(Beginning of Material for this exercise)

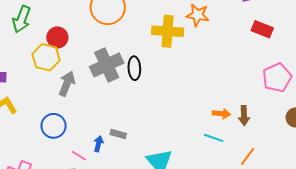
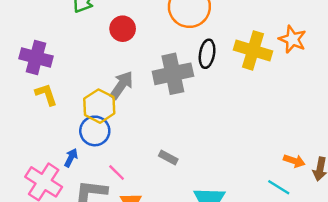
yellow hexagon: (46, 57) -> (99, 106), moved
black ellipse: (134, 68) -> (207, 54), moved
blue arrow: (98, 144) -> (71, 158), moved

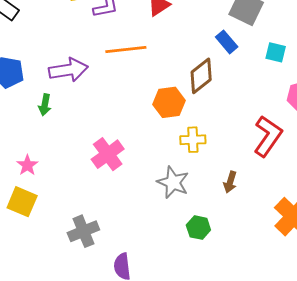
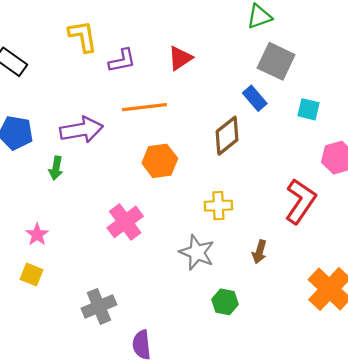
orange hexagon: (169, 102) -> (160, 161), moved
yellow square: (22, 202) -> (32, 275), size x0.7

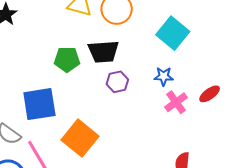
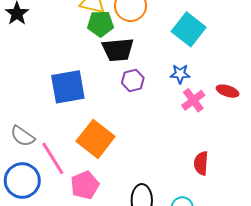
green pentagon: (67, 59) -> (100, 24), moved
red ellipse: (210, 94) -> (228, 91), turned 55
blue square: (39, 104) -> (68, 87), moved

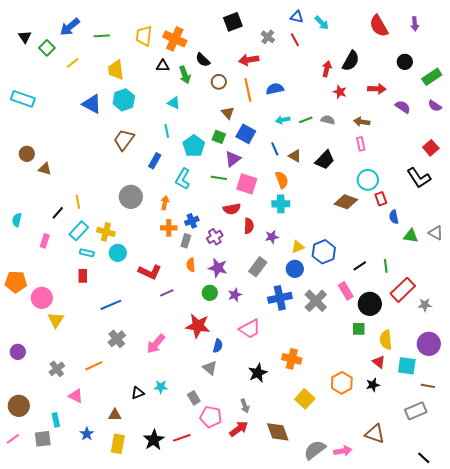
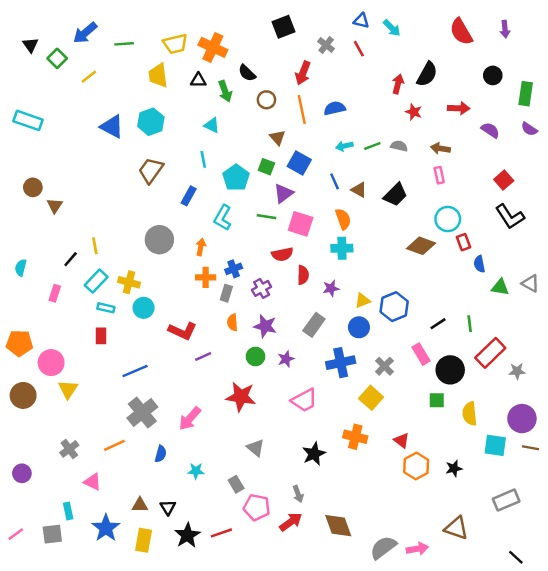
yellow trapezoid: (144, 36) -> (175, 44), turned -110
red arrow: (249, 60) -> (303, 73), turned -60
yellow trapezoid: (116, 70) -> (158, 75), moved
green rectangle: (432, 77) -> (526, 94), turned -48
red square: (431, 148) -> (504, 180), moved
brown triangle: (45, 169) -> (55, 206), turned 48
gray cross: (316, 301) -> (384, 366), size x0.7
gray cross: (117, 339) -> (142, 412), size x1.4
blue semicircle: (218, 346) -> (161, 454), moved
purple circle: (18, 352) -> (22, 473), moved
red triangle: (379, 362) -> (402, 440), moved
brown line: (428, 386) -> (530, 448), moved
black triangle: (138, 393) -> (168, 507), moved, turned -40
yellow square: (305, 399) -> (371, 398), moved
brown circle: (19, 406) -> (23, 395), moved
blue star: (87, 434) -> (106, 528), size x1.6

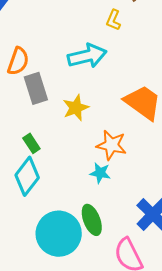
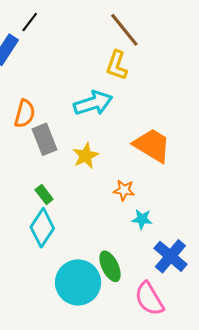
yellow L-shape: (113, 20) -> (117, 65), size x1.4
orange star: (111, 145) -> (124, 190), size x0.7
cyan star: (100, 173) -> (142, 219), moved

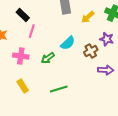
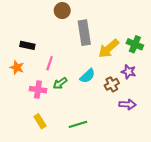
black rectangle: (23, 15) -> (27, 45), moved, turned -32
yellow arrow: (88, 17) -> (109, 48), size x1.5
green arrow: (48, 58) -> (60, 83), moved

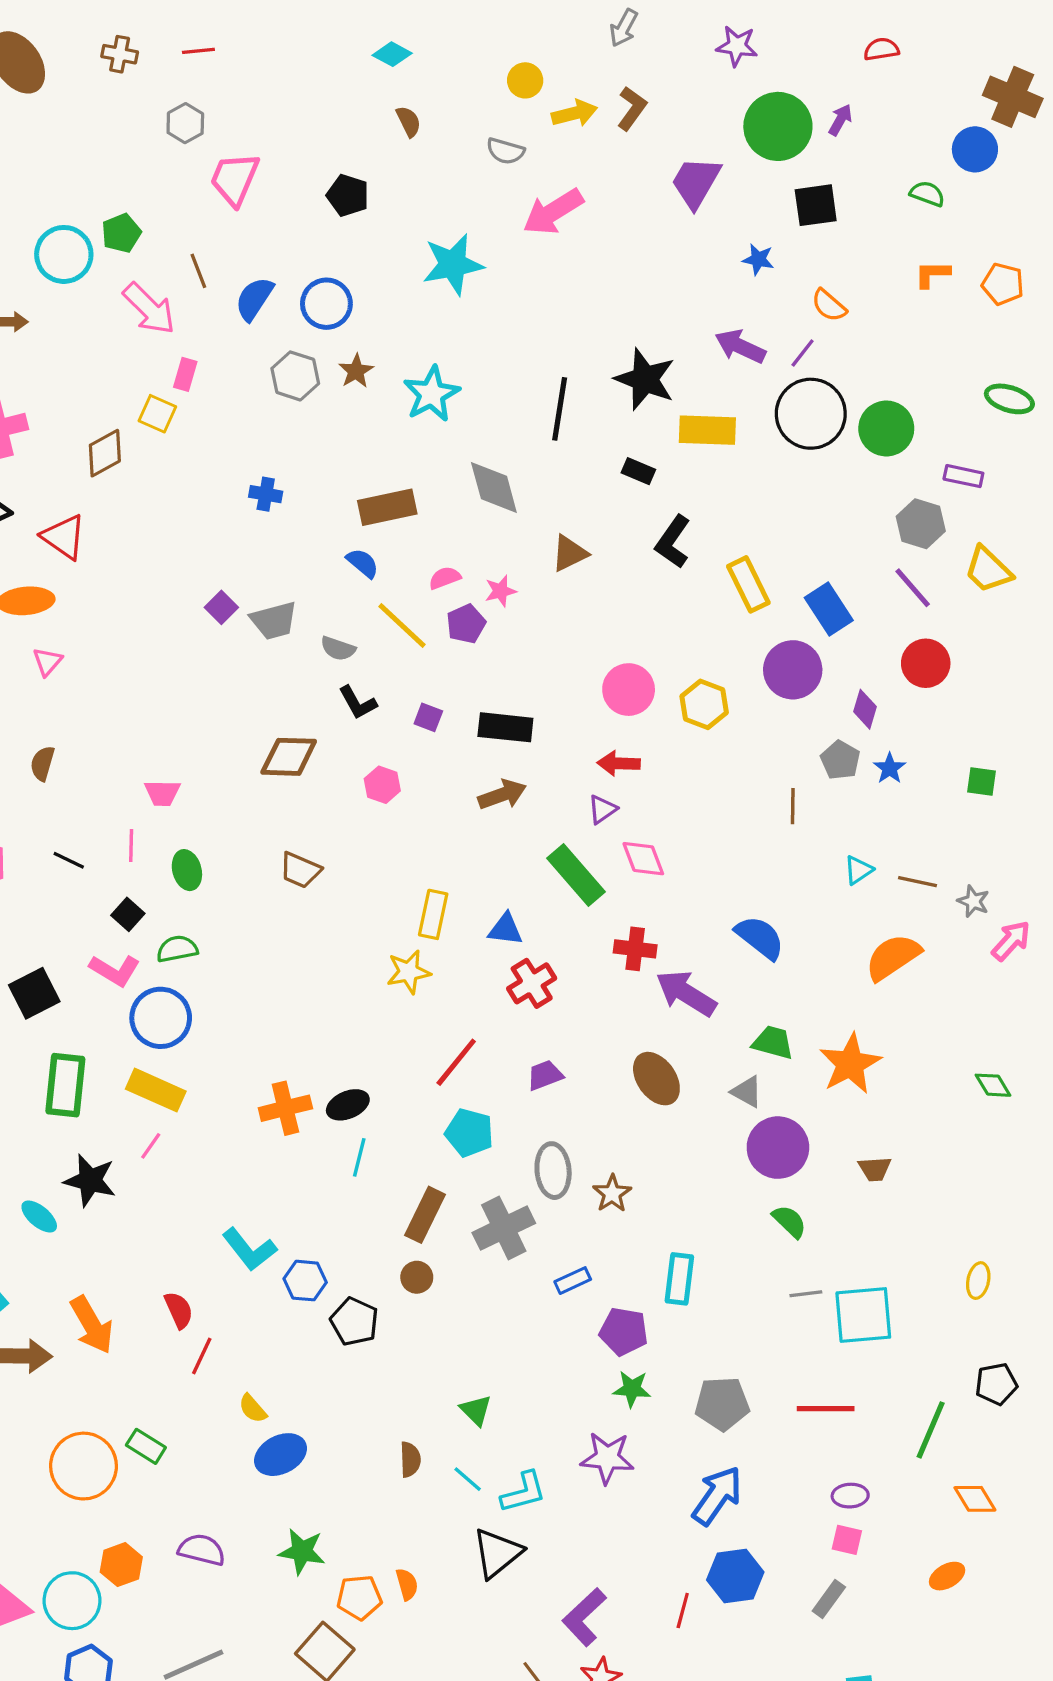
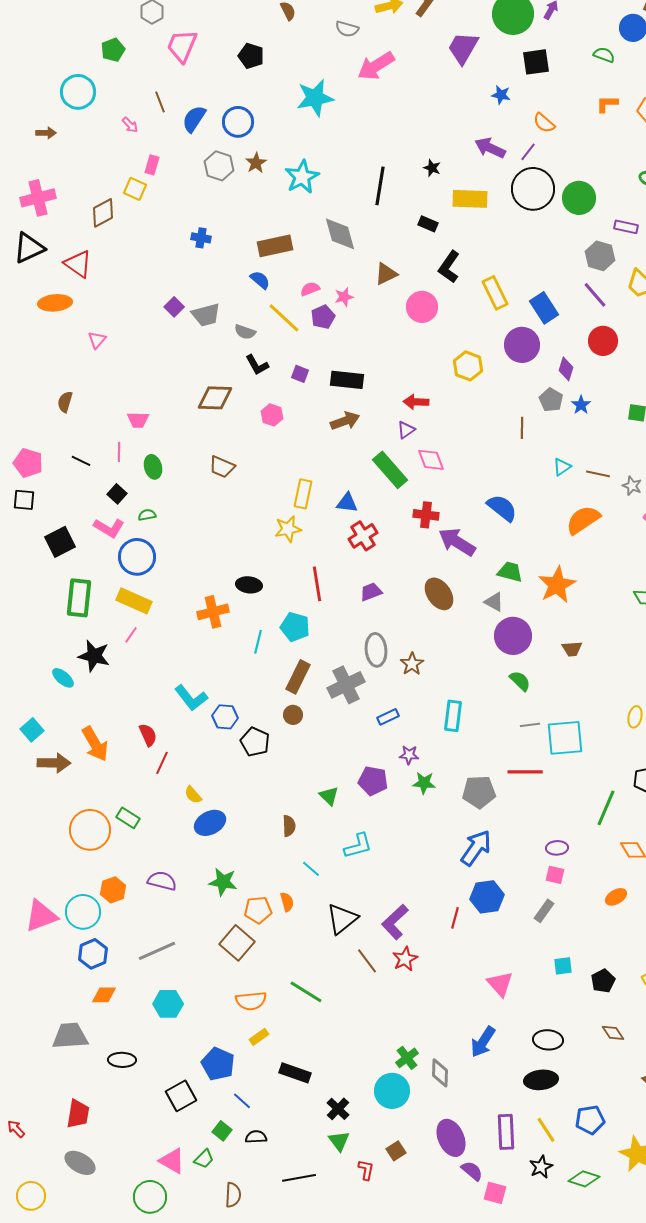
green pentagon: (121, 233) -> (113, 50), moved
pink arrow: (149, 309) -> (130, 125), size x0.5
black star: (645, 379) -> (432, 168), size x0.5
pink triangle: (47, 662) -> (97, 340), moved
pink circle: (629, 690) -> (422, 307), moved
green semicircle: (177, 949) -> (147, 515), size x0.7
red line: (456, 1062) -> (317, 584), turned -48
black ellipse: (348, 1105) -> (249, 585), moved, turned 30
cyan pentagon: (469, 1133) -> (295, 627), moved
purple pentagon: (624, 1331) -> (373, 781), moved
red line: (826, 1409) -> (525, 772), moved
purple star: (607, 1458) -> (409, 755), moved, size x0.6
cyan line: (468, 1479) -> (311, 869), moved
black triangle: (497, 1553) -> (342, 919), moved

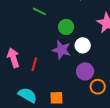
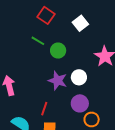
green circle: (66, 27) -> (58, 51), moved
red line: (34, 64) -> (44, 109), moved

(End of Material for this exercise)

** Activity **
Each entry, word for word, belongs in your answer; each picture does not.

** Result of this task **
yellow hexagon: (46, 57) -> (99, 106), moved
black ellipse: (134, 68) -> (207, 54), moved
blue arrow: (98, 144) -> (71, 158), moved

orange hexagon: (169, 102) -> (160, 161), moved
yellow square: (22, 202) -> (32, 275), size x0.7

green pentagon: (67, 59) -> (100, 24), moved
red ellipse: (210, 94) -> (228, 91), turned 55
blue square: (39, 104) -> (68, 87), moved

yellow trapezoid: (144, 36) -> (175, 44), turned -110
red arrow: (249, 60) -> (303, 73), turned -60
yellow trapezoid: (116, 70) -> (158, 75), moved
green rectangle: (432, 77) -> (526, 94), turned -48
red square: (431, 148) -> (504, 180), moved
brown triangle: (45, 169) -> (55, 206), turned 48
gray cross: (316, 301) -> (384, 366), size x0.7
gray cross: (117, 339) -> (142, 412), size x1.4
blue semicircle: (218, 346) -> (161, 454), moved
purple circle: (18, 352) -> (22, 473), moved
red triangle: (379, 362) -> (402, 440), moved
brown line: (428, 386) -> (530, 448), moved
black triangle: (138, 393) -> (168, 507), moved, turned -40
yellow square: (305, 399) -> (371, 398), moved
brown circle: (19, 406) -> (23, 395), moved
blue star: (87, 434) -> (106, 528), size x1.6

yellow L-shape: (113, 20) -> (117, 65), size x1.4
orange star: (111, 145) -> (124, 190), size x0.7
cyan star: (100, 173) -> (142, 219), moved

black rectangle: (23, 15) -> (27, 45), moved, turned -32
yellow arrow: (88, 17) -> (109, 48), size x1.5
green arrow: (48, 58) -> (60, 83), moved

green pentagon: (121, 233) -> (113, 50), moved
pink arrow: (149, 309) -> (130, 125), size x0.5
black star: (645, 379) -> (432, 168), size x0.5
pink triangle: (47, 662) -> (97, 340), moved
pink circle: (629, 690) -> (422, 307), moved
green semicircle: (177, 949) -> (147, 515), size x0.7
red line: (456, 1062) -> (317, 584), turned -48
black ellipse: (348, 1105) -> (249, 585), moved, turned 30
cyan pentagon: (469, 1133) -> (295, 627), moved
purple pentagon: (624, 1331) -> (373, 781), moved
red line: (826, 1409) -> (525, 772), moved
purple star: (607, 1458) -> (409, 755), moved, size x0.6
cyan line: (468, 1479) -> (311, 869), moved
black triangle: (497, 1553) -> (342, 919), moved

green circle: (66, 27) -> (58, 51), moved
red line: (34, 64) -> (44, 109), moved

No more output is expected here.